Return exactly the lines of the records below, starting at the line that contains "(246, 196) = (299, 280): black" and ending at the line that contains "(337, 131) = (417, 206): red", with both of those lines kept.

━━━━━ RAW DATA

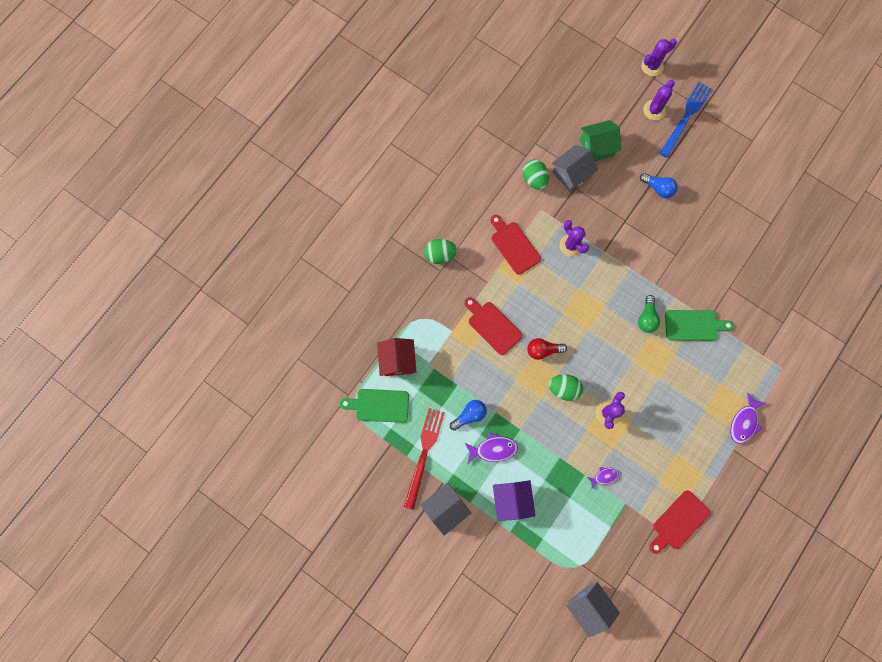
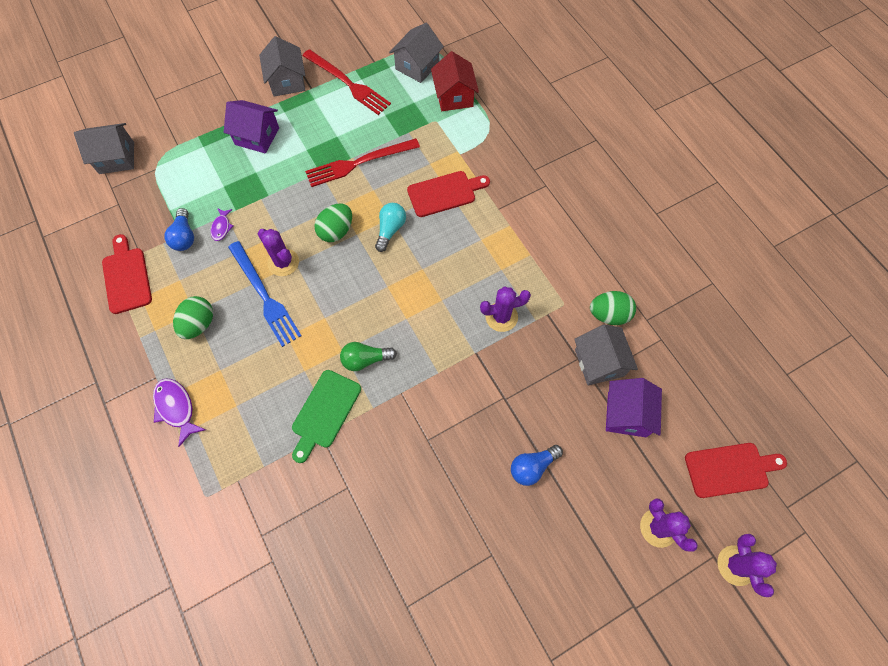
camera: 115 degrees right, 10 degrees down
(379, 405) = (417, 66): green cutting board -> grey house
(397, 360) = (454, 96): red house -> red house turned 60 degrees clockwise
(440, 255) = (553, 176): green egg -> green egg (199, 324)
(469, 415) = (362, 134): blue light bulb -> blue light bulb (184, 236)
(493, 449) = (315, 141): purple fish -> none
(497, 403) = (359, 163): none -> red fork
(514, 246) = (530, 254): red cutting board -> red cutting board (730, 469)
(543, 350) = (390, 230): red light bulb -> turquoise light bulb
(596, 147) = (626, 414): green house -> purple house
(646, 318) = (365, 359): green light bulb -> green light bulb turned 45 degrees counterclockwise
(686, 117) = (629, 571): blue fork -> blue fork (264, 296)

━━━━━━━━━━
━━━━━ RAW DATA

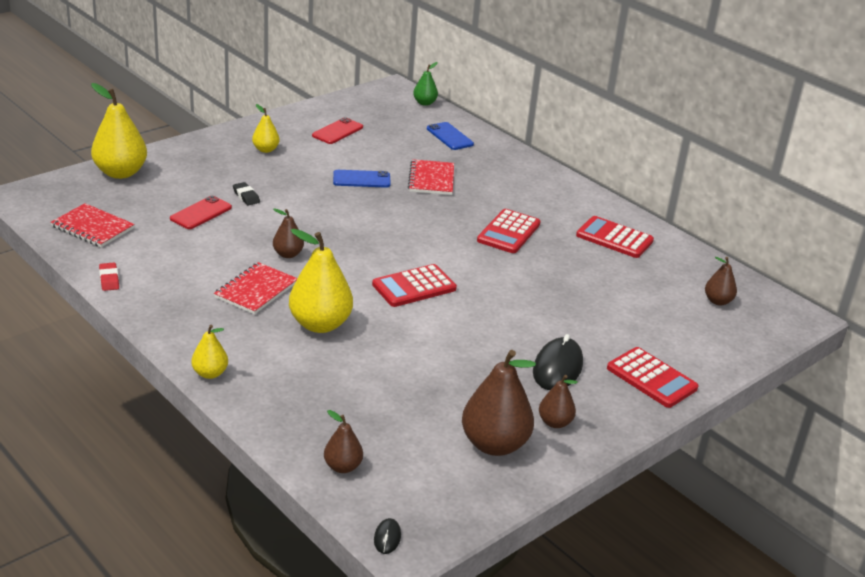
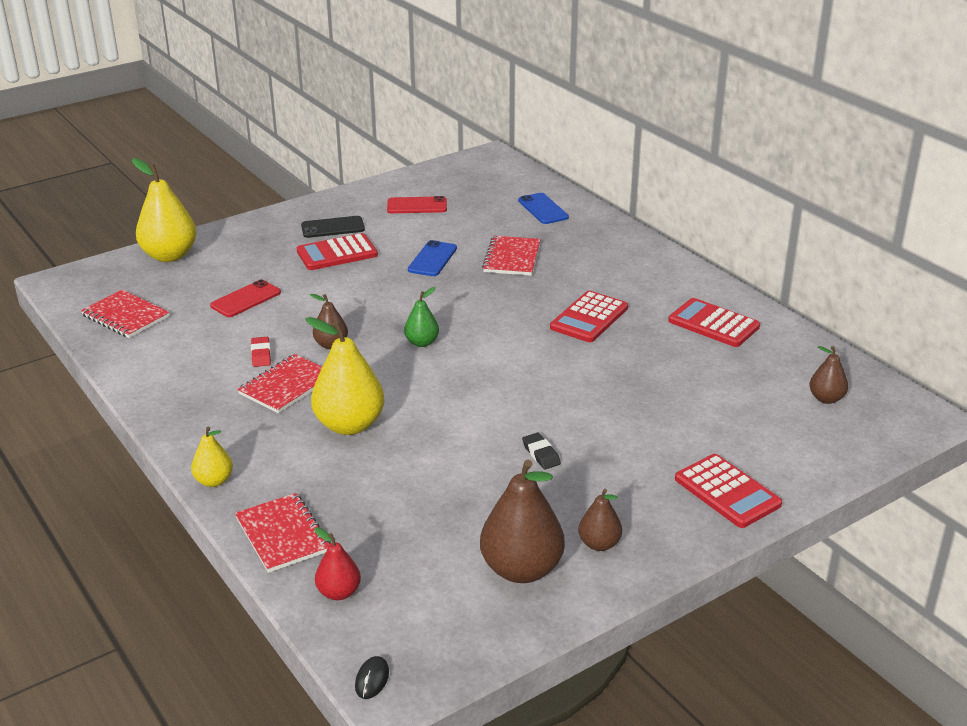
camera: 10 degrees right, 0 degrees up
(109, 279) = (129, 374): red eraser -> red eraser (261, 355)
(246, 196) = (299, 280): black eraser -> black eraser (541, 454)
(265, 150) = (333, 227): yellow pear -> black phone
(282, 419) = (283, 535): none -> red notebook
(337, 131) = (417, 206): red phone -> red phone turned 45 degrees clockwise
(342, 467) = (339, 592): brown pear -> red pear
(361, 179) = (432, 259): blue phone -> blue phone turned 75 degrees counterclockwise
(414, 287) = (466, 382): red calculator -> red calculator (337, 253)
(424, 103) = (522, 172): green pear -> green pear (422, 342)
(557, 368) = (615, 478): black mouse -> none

━━━━━━━━━━
━━━━━ RAW DATA

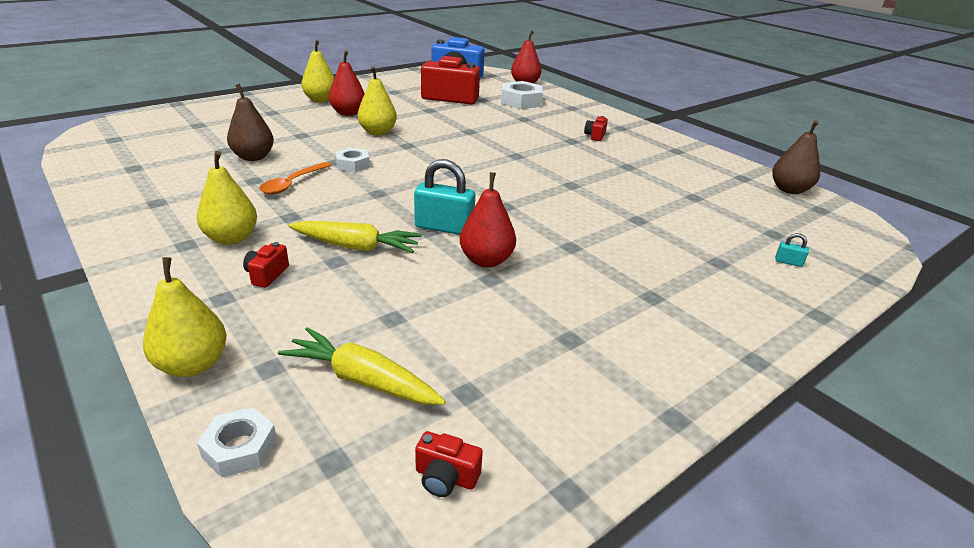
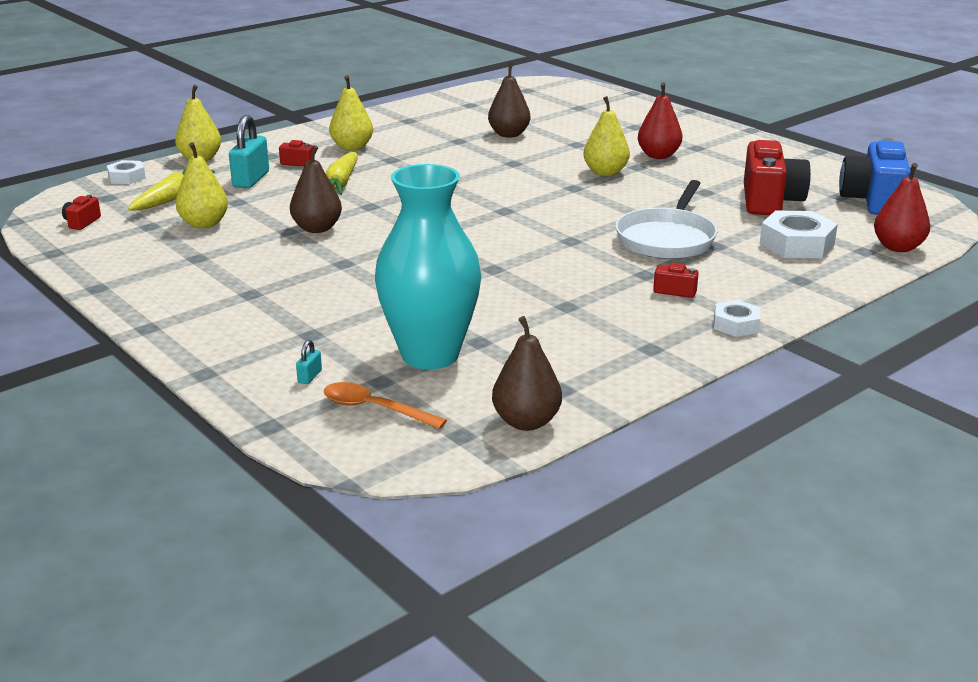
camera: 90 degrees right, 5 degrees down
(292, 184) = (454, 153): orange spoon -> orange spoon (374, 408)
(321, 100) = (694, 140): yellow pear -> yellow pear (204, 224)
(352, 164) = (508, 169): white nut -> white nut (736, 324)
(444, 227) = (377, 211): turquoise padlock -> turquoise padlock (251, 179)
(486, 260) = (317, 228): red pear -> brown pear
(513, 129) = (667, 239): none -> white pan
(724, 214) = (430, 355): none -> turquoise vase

━━━━━━━━━━

WRITTEN RESPONSE:
(246, 196) = (299, 280): black eraser -> black eraser (541, 454)
(265, 150) = (333, 227): yellow pear -> black phone
(282, 419) = (283, 535): none -> red notebook
(337, 131) = (417, 206): red phone -> red phone turned 45 degrees clockwise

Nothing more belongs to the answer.